> SUPPLIED DATA:
----------------
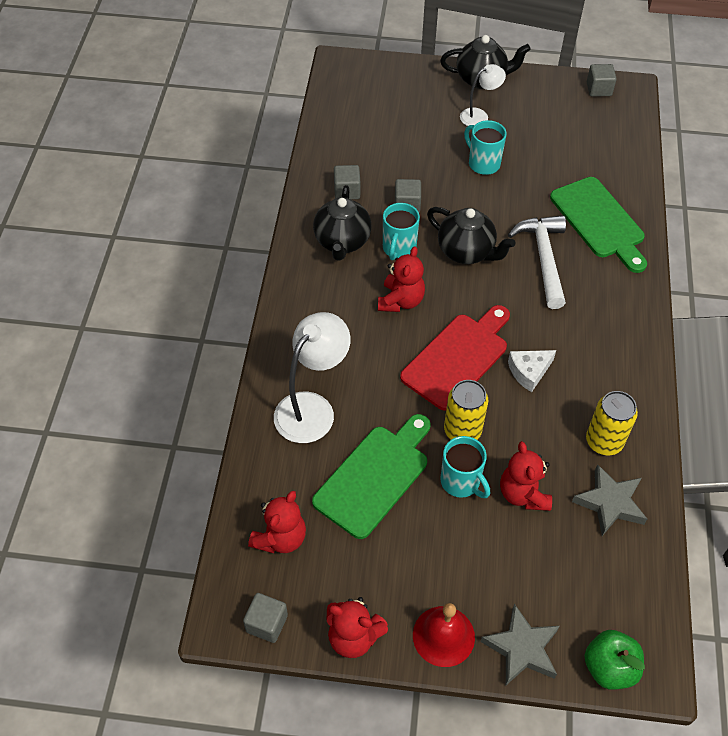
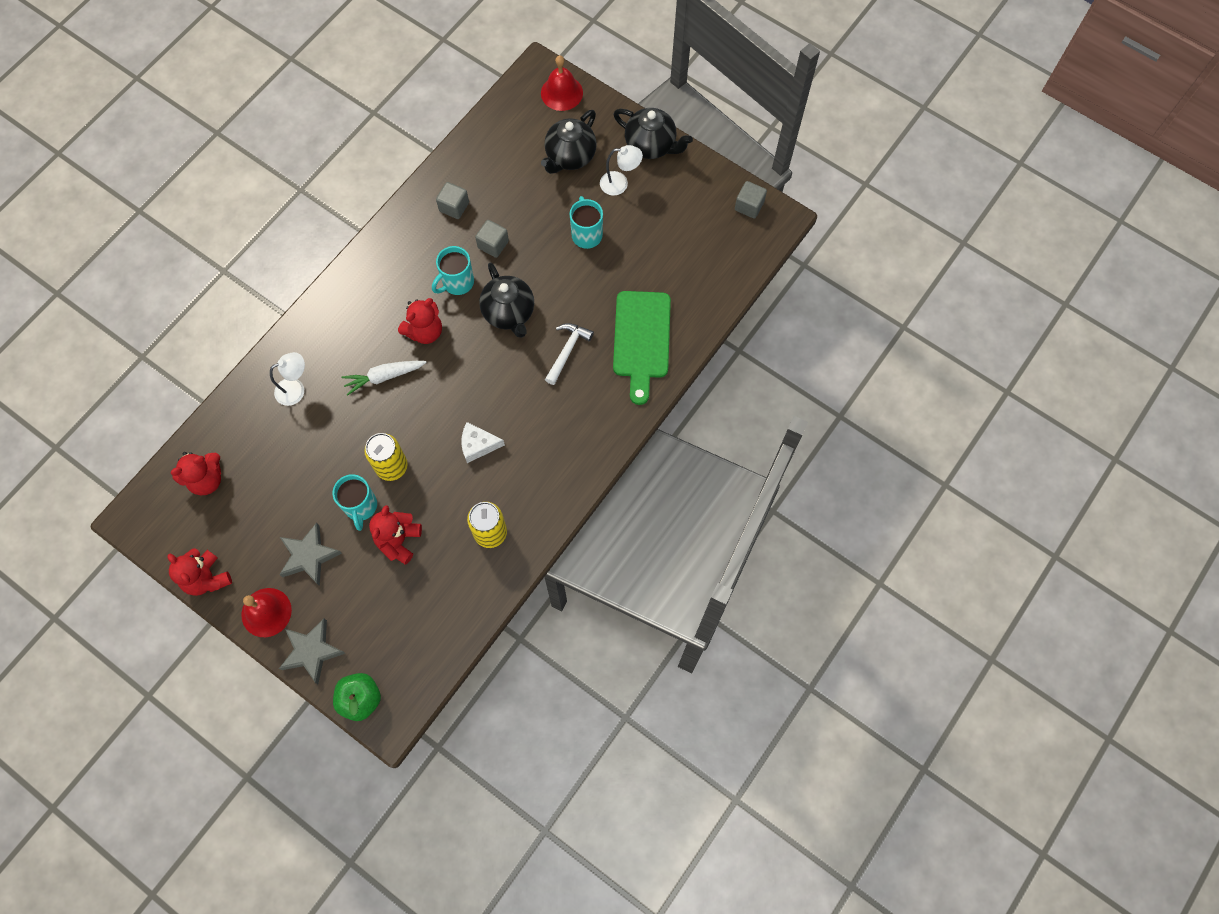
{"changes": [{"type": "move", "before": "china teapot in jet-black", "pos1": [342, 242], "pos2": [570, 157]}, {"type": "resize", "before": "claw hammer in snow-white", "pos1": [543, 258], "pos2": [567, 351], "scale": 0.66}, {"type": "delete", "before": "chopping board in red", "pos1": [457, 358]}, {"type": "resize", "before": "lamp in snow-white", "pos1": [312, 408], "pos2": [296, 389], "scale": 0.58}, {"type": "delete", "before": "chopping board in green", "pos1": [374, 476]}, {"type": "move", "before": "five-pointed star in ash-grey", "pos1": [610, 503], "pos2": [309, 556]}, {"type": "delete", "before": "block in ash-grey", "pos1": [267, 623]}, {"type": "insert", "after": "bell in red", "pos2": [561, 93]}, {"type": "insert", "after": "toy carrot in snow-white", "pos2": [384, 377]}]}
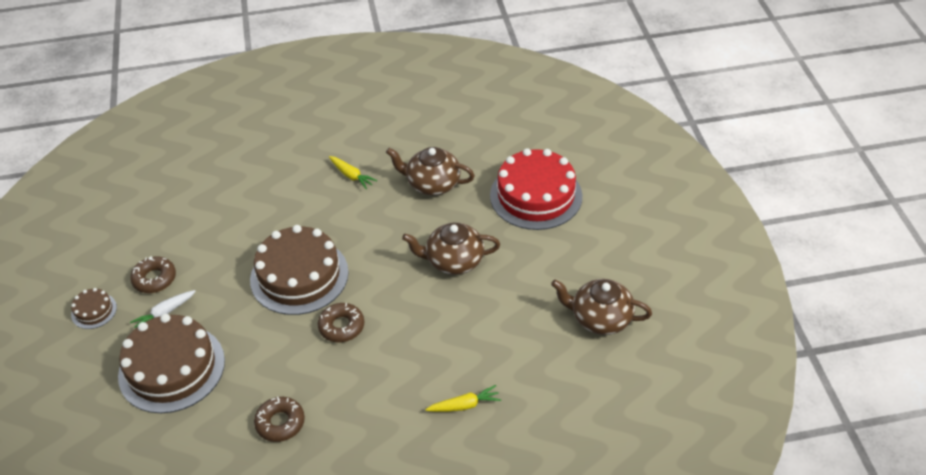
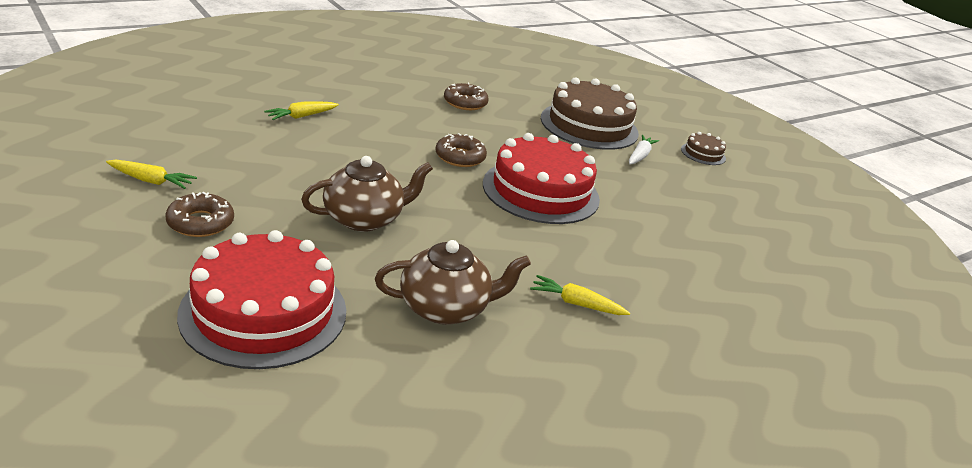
{"changes": [{"type": "recolor", "before": "layer cake in brown", "after": "layer cake in red", "pos1": [299, 276], "pos2": [541, 191]}, {"type": "move", "before": "glazed donut in brown", "pos1": [154, 279], "pos2": [200, 223]}, {"type": "replace", "before": "china teapot in brown", "after": "toy carrot in golden", "pos1": [600, 318], "pos2": [151, 181]}]}
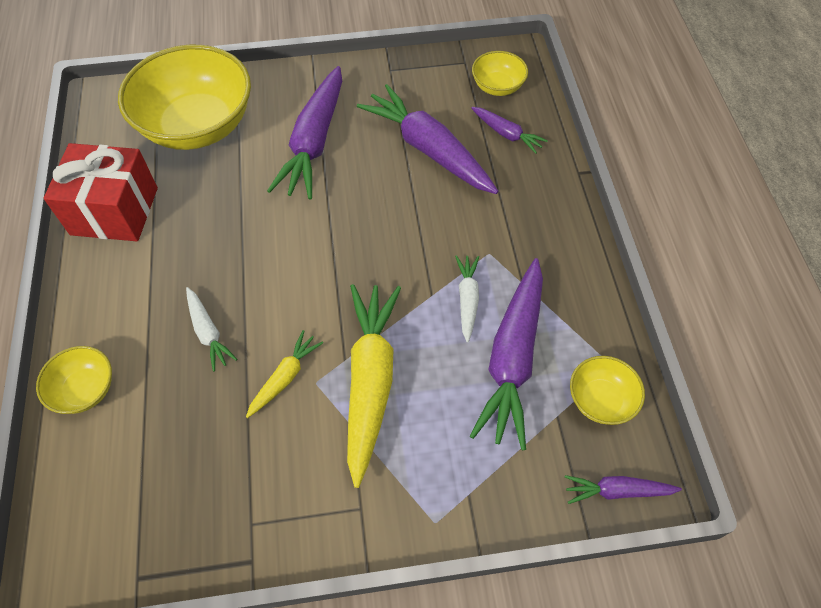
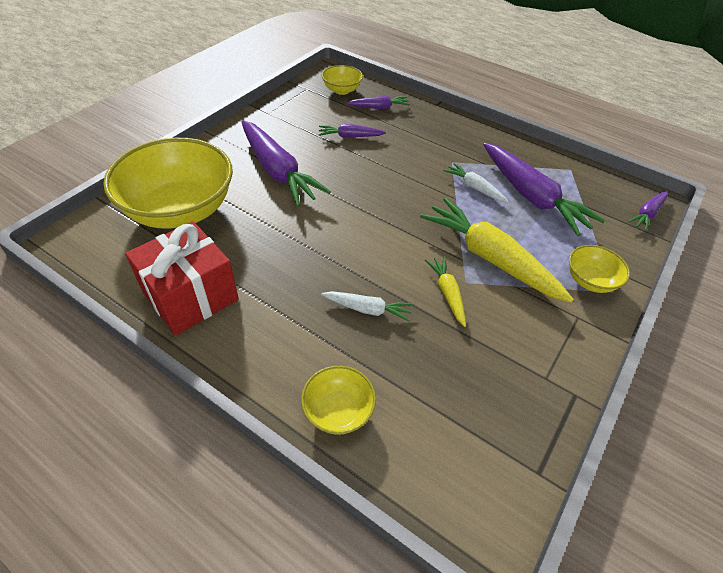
{"changes": [{"type": "resize", "before": "toy carrot in purple", "pos1": [428, 149], "pos2": [350, 136], "scale": 0.5}, {"type": "move", "before": "serving bowl in golden", "pos1": [600, 400], "pos2": [590, 280]}]}
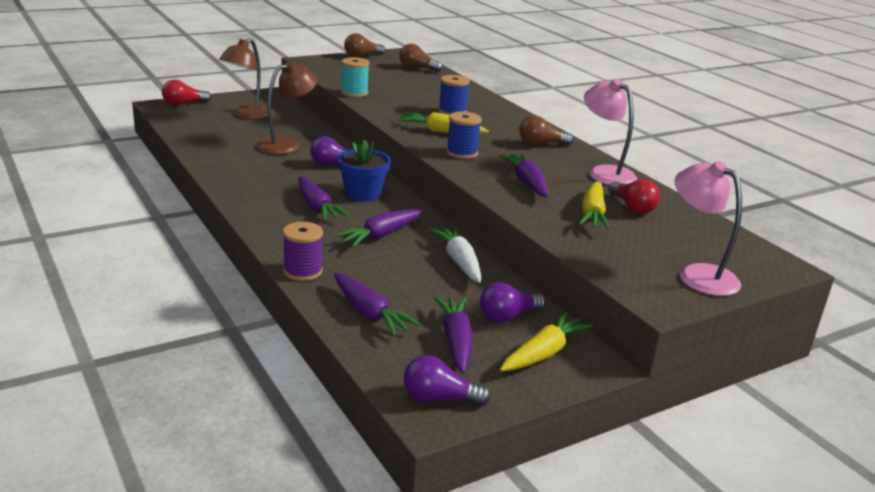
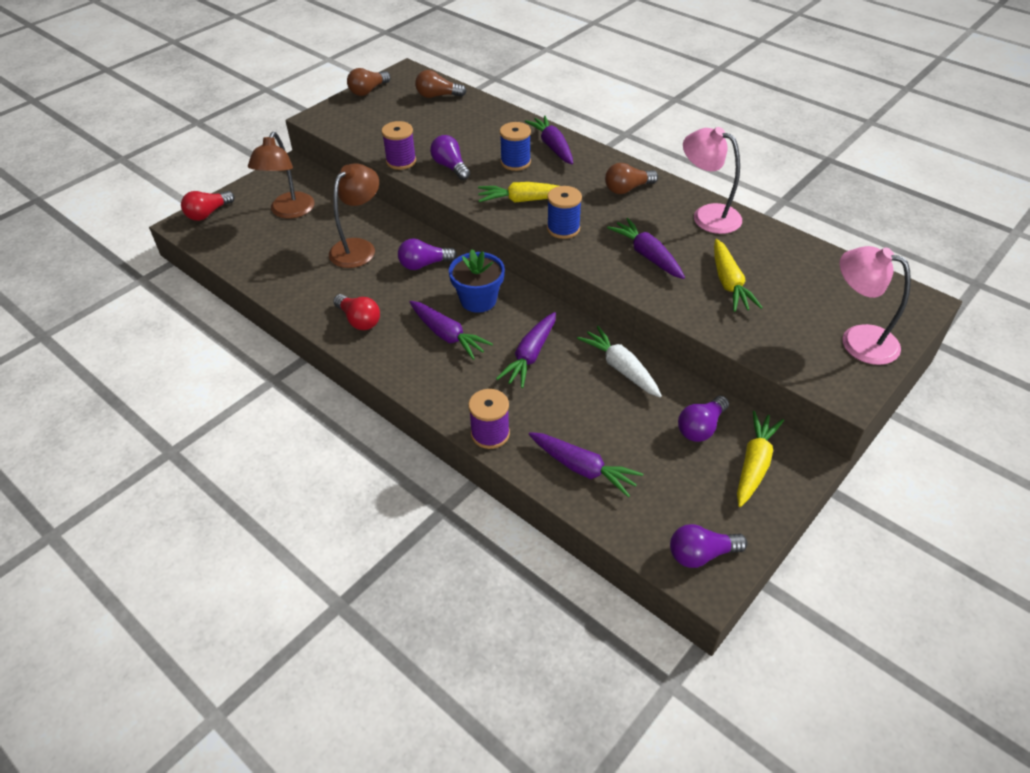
{"changes": [{"type": "recolor", "before": "spool in teal", "after": "spool in purple", "pos1": [354, 93], "pos2": [401, 161]}, {"type": "move", "before": "light bulb in red", "pos1": [632, 207], "pos2": [359, 320]}, {"type": "move", "before": "toy carrot in purple", "pos1": [456, 341], "pos2": [552, 146]}, {"type": "insert", "after": "light bulb in purple", "pos2": [450, 167]}]}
----------------
> WHAT YOU WILL DO:
Skipping all images, output the listing exactly.

> RESPONSE AREA:
{"changes": [{"type": "move", "before": "china teapot in jet-black", "pos1": [342, 242], "pos2": [570, 157]}, {"type": "resize", "before": "claw hammer in snow-white", "pos1": [543, 258], "pos2": [567, 351], "scale": 0.66}, {"type": "delete", "before": "chopping board in red", "pos1": [457, 358]}, {"type": "resize", "before": "lamp in snow-white", "pos1": [312, 408], "pos2": [296, 389], "scale": 0.58}, {"type": "delete", "before": "chopping board in green", "pos1": [374, 476]}, {"type": "move", "before": "five-pointed star in ash-grey", "pos1": [610, 503], "pos2": [309, 556]}, {"type": "delete", "before": "block in ash-grey", "pos1": [267, 623]}, {"type": "insert", "after": "bell in red", "pos2": [561, 93]}, {"type": "insert", "after": "toy carrot in snow-white", "pos2": [384, 377]}]}
{"changes": [{"type": "recolor", "before": "layer cake in brown", "after": "layer cake in red", "pos1": [299, 276], "pos2": [541, 191]}, {"type": "move", "before": "glazed donut in brown", "pos1": [154, 279], "pos2": [200, 223]}, {"type": "replace", "before": "china teapot in brown", "after": "toy carrot in golden", "pos1": [600, 318], "pos2": [151, 181]}]}
{"changes": [{"type": "resize", "before": "toy carrot in purple", "pos1": [428, 149], "pos2": [350, 136], "scale": 0.5}, {"type": "move", "before": "serving bowl in golden", "pos1": [600, 400], "pos2": [590, 280]}]}
{"changes": [{"type": "recolor", "before": "spool in teal", "after": "spool in purple", "pos1": [354, 93], "pos2": [401, 161]}, {"type": "move", "before": "light bulb in red", "pos1": [632, 207], "pos2": [359, 320]}, {"type": "move", "before": "toy carrot in purple", "pos1": [456, 341], "pos2": [552, 146]}, {"type": "insert", "after": "light bulb in purple", "pos2": [450, 167]}]}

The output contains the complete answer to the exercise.